• [Your assignment] When you retype the entries, keep each one exact and leave out the pictures.

Collected data entries
== Segment start ==
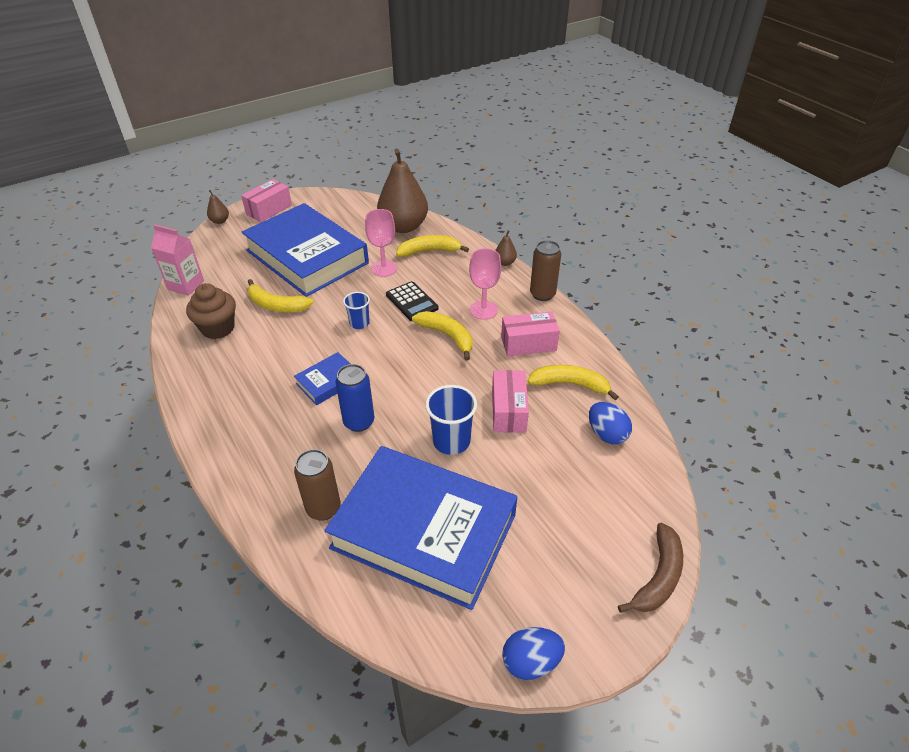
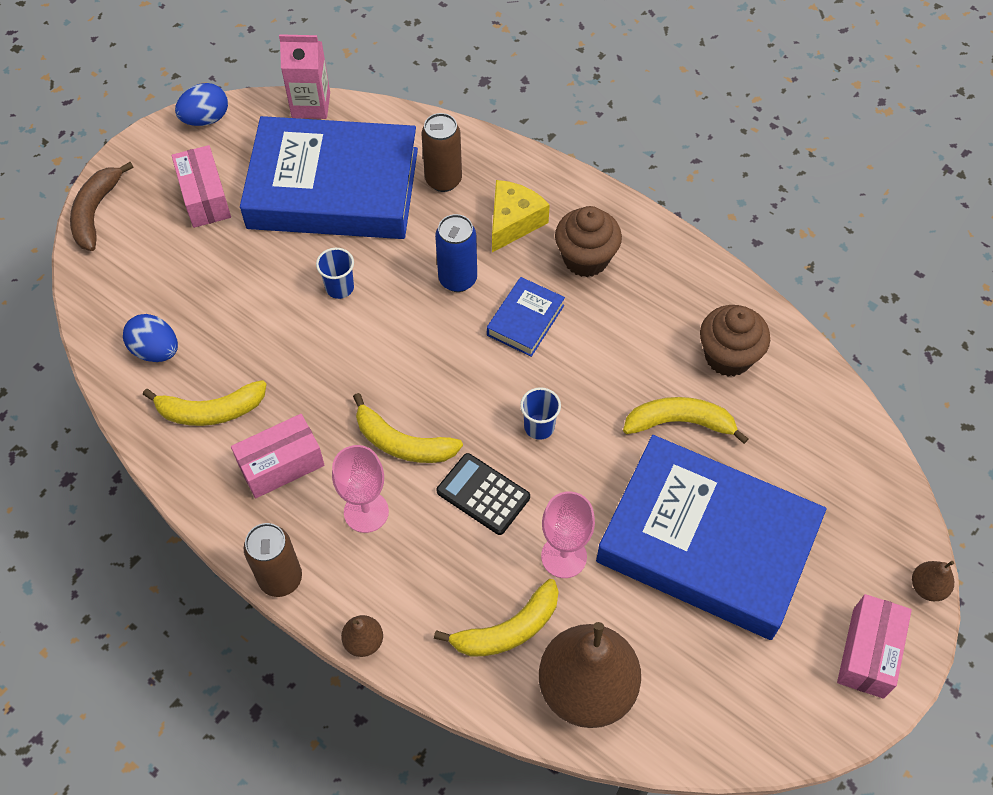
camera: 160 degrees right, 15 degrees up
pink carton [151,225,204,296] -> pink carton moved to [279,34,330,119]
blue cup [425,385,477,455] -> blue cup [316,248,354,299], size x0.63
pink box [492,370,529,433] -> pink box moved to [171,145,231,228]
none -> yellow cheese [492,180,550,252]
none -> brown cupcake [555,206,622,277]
== Segment end ==
• [Result of this task]
camera: 160 degrees right, 15 degrees up
pink carton [151,225,204,296] -> pink carton moved to [279,34,330,119]
blue cup [425,385,477,455] -> blue cup [316,248,354,299], size x0.63
pink box [492,370,529,433] -> pink box moved to [171,145,231,228]
none -> yellow cheese [492,180,550,252]
none -> brown cupcake [555,206,622,277]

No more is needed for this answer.